▶ **Problem to work on**
Having located "IC103 pin SDA: none -> SDA" in the listing below, write out its line and every following line exactly, last line included, without the pictures.
○ ○ ○ ○ ○ ○ ○
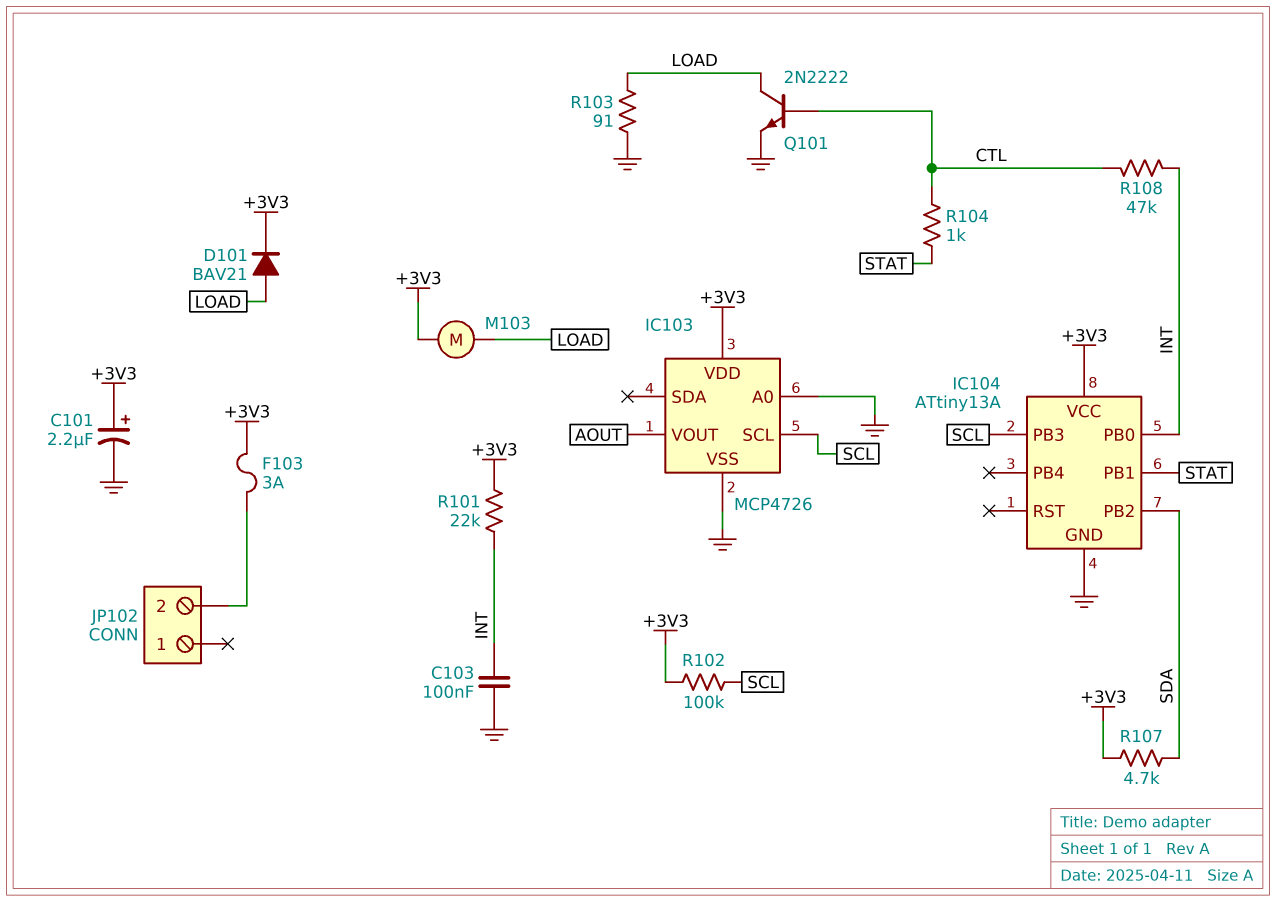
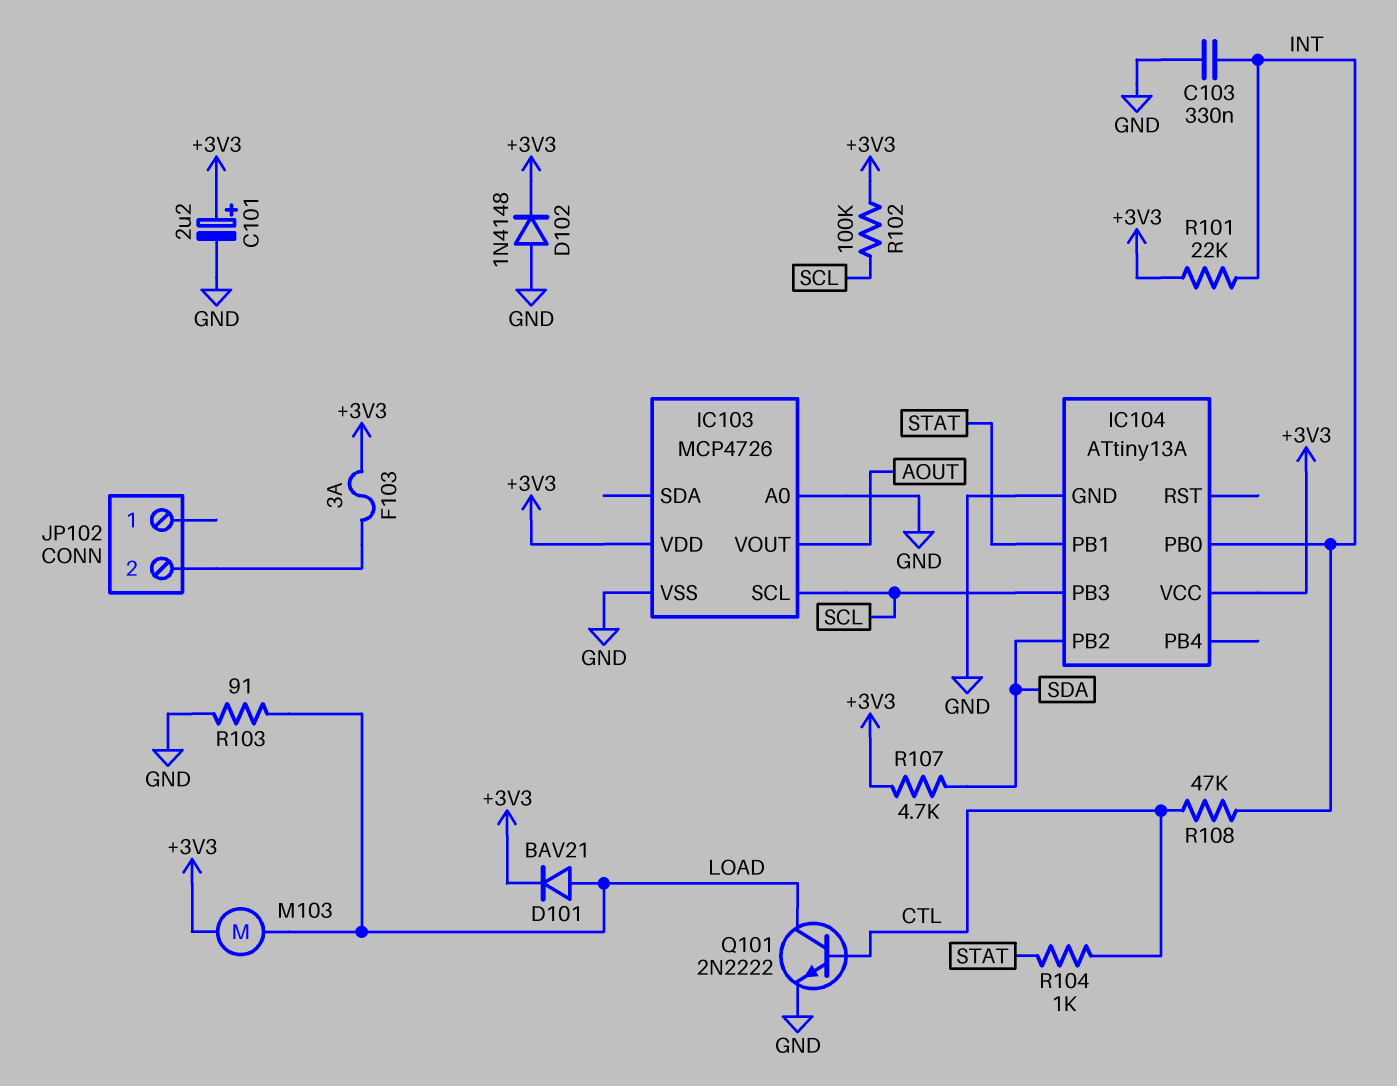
C103: 100nF (GND, INT) -> 330nF (GND, INT)
D102: none -> diode 1N4148 (A GND, K +3V3)

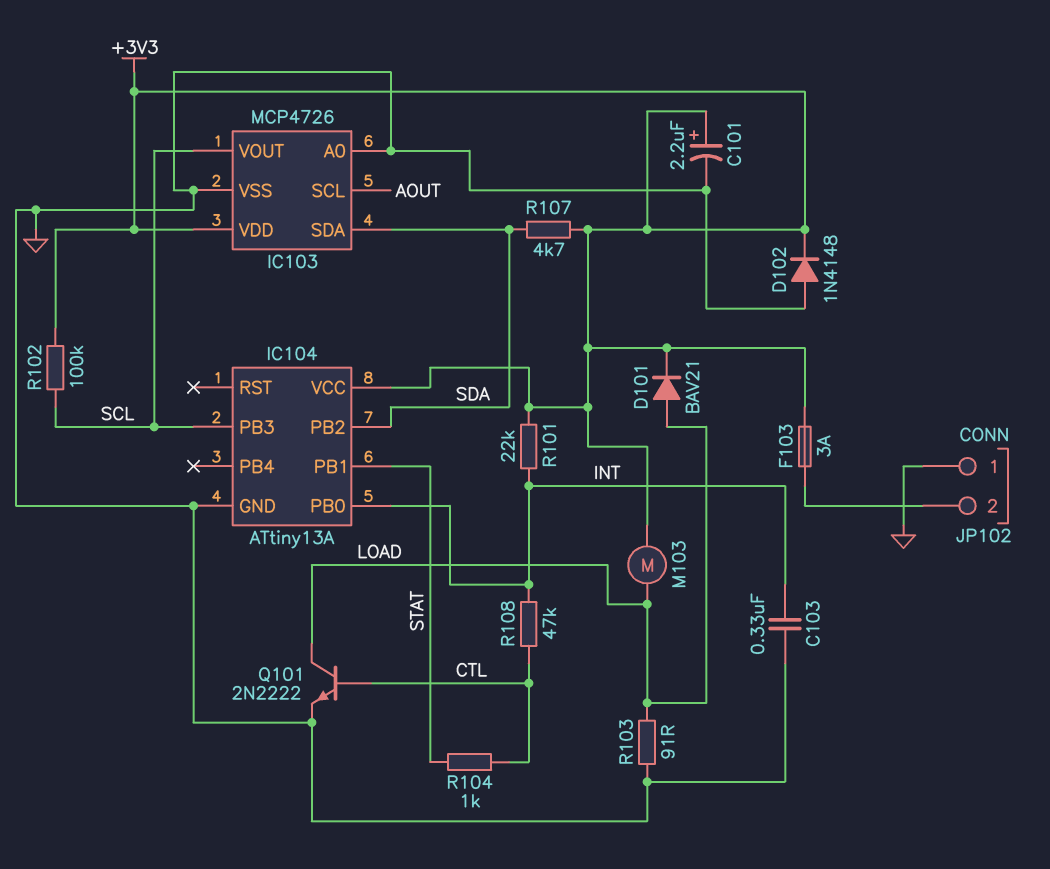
IC103 pin SCL: SCL -> AOUT
IC103 pin SDA: none -> SDA
IC103 pin VOUT: AOUT -> SCL
JP102 pin 1: none -> GND

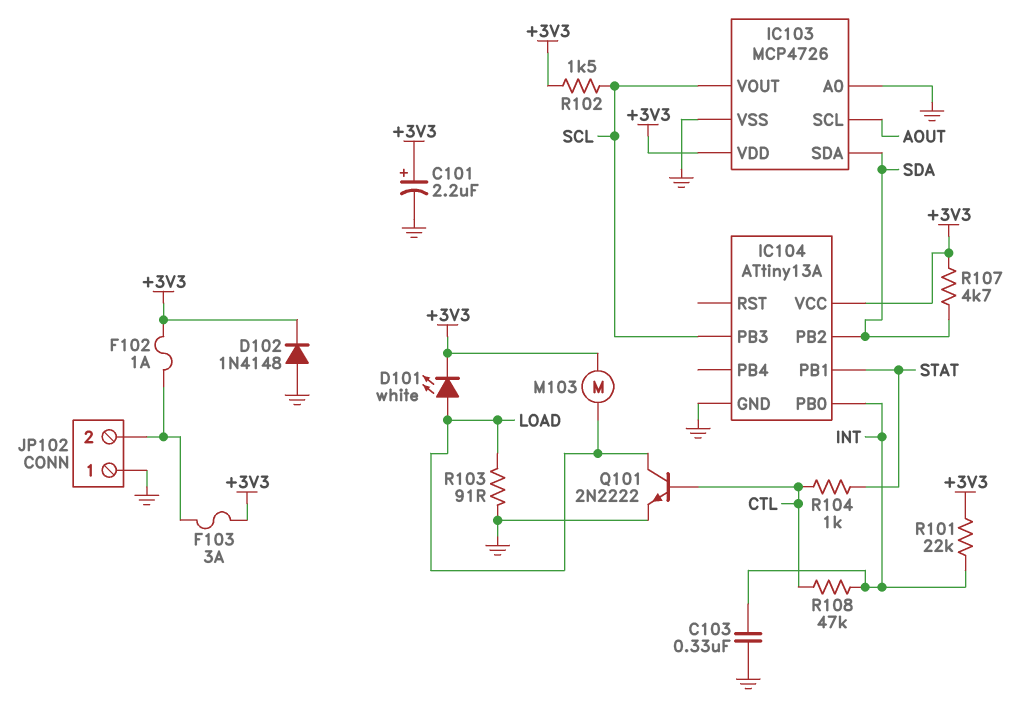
D101: diode BAV21 (A LOAD, K +3V3) -> LED white (A LOAD, K +3V3)
F102: none -> 1A (+3V3, JP102/2)
R102: 100k (+3V3, SCL) -> 1.5k (+3V3, SCL)

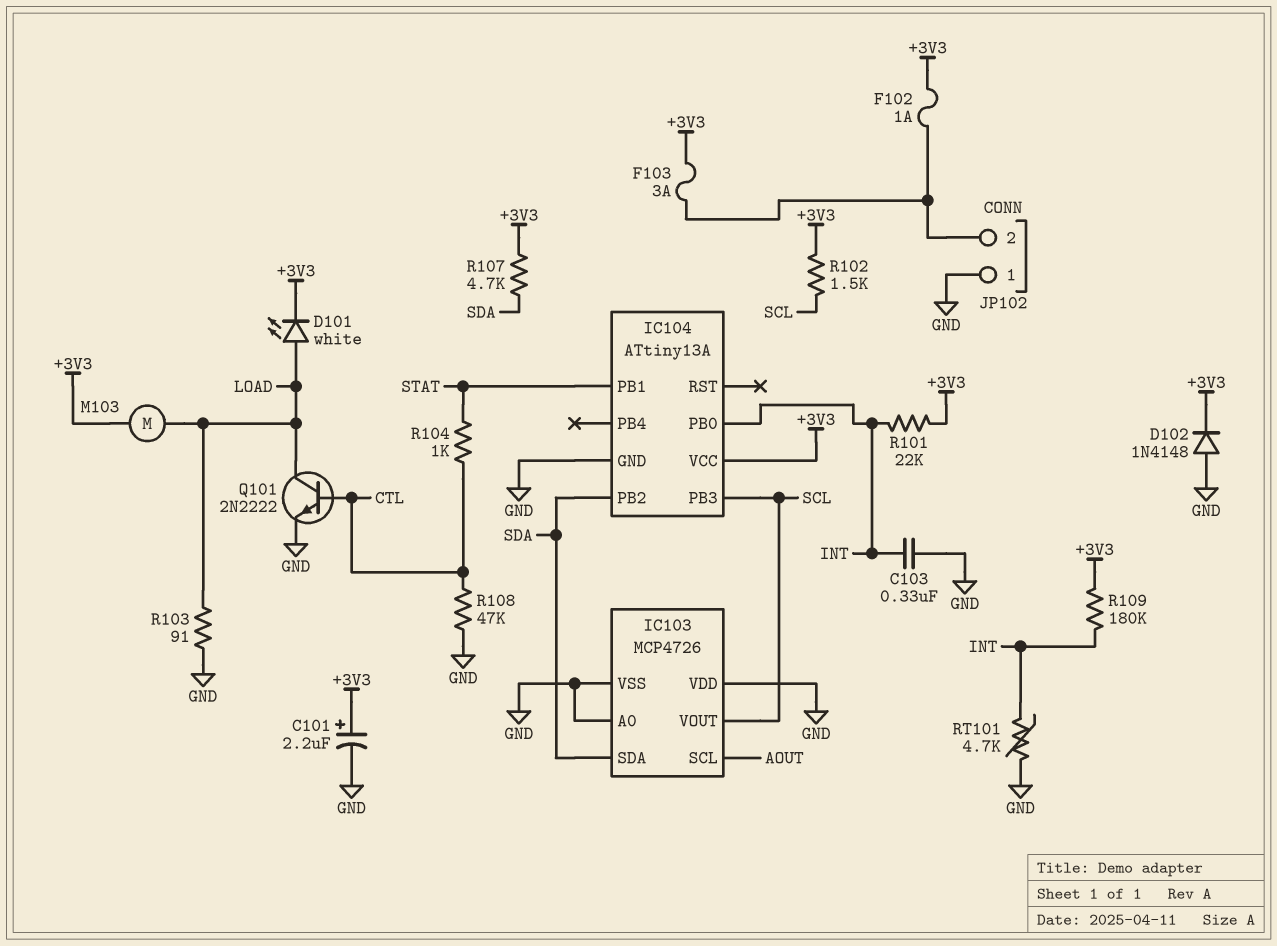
IC103 pin VDD: +3V3 -> GND
R108: 47k (CTL, INT) -> 47k (CTL, GND)
R109: none -> 180k (+3V3, INT)
RT101: none -> 4.7k (GND, INT)

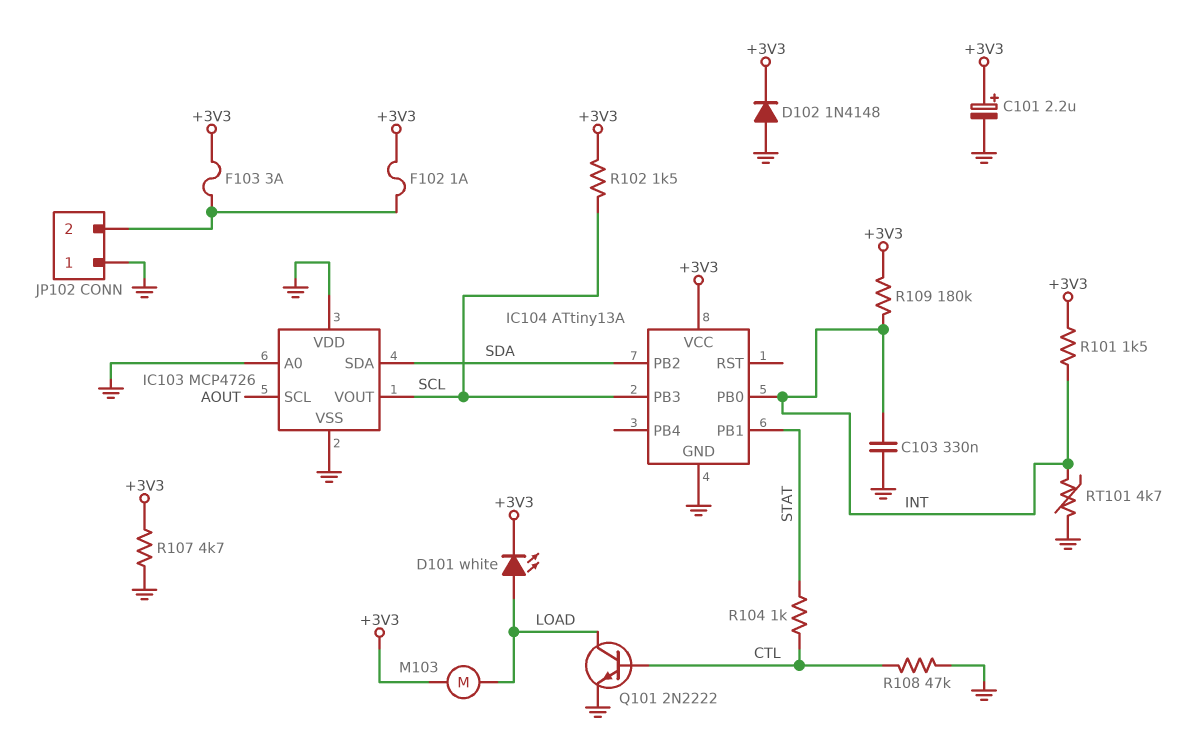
R101: 22k (+3V3, INT) -> 1.5k (+3V3, INT)
R103: 91 (GND, LOAD) -> none
R107: 4.7k (+3V3, SDA) -> 4.7k (+3V3, GND)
○ ○ ○ ○ ○ ○ ○
▶ **Answer to the exercise**
IC103 pin SDA: none -> SDA
IC103 pin VOUT: AOUT -> SCL
JP102 pin 1: none -> GND

D101: diode BAV21 (A LOAD, K +3V3) -> LED white (A LOAD, K +3V3)
F102: none -> 1A (+3V3, JP102/2)
R102: 100k (+3V3, SCL) -> 1.5k (+3V3, SCL)

IC103 pin VDD: +3V3 -> GND
R108: 47k (CTL, INT) -> 47k (CTL, GND)
R109: none -> 180k (+3V3, INT)
RT101: none -> 4.7k (GND, INT)

R101: 22k (+3V3, INT) -> 1.5k (+3V3, INT)
R103: 91 (GND, LOAD) -> none
R107: 4.7k (+3V3, SDA) -> 4.7k (+3V3, GND)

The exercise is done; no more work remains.